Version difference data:

▬▬▬▬▬▬▬▬▬▬

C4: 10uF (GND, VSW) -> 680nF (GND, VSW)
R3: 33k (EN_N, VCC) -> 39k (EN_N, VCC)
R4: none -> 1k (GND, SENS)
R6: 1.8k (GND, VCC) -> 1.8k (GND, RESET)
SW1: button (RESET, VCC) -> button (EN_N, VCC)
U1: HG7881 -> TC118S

▬▬▬▬▬▬▬▬▬▬

### Exercise
The entries above are to be restated word for word.

### Solution below
C4: 10uF (GND, VSW) -> 680nF (GND, VSW)
R3: 33k (EN_N, VCC) -> 39k (EN_N, VCC)
R4: none -> 1k (GND, SENS)
R6: 1.8k (GND, VCC) -> 1.8k (GND, RESET)
SW1: button (RESET, VCC) -> button (EN_N, VCC)
U1: HG7881 -> TC118S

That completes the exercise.